▸ Task brief
Copy the data below exactly. Any pictures in it should be omitted.

▸ Given data
=-=-=

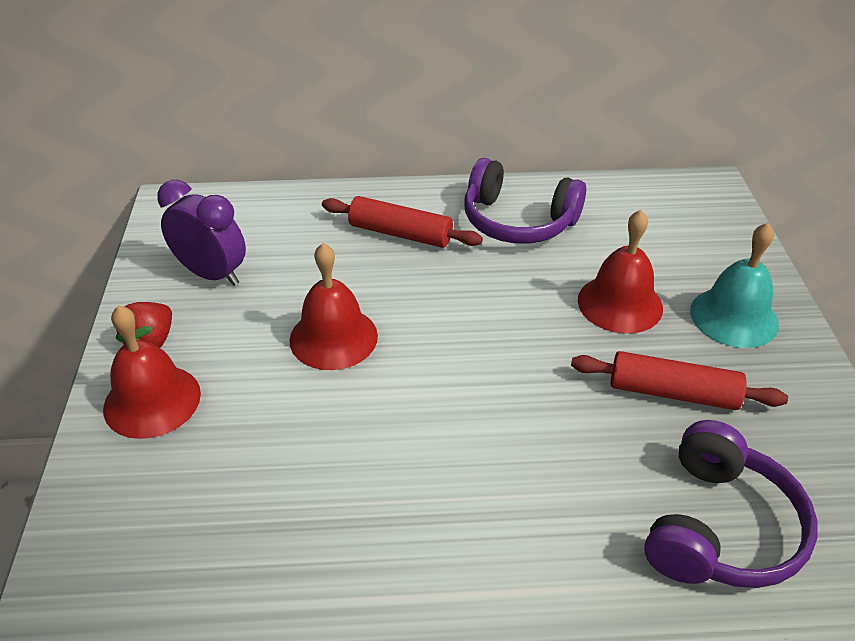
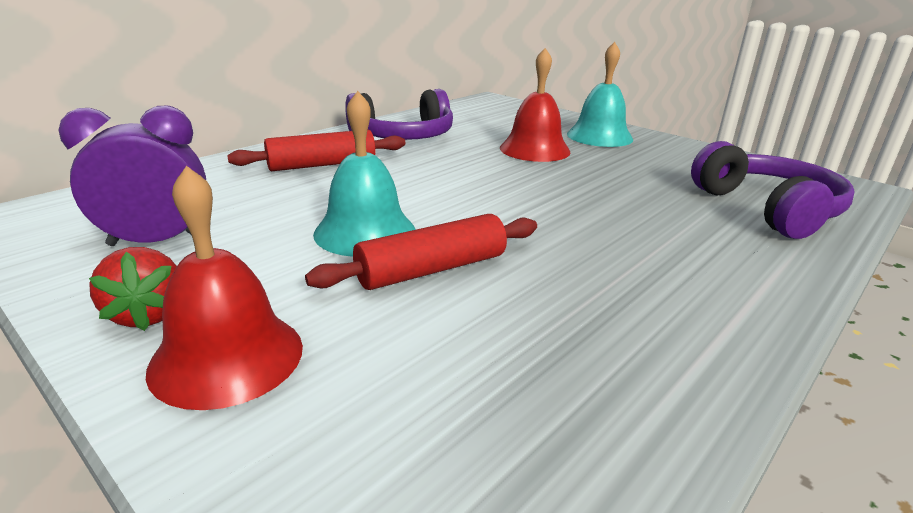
camera: 45 degrees left, 15 degrees down
(333, 337) = (365, 232): red bell -> turquoise bell
(673, 393) = (634, 171): red rolling pin -> red rolling pin (432, 269)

=-=-=

▸ Solution to the problem
camera: 45 degrees left, 15 degrees down
(333, 337) = (365, 232): red bell -> turquoise bell
(673, 393) = (634, 171): red rolling pin -> red rolling pin (432, 269)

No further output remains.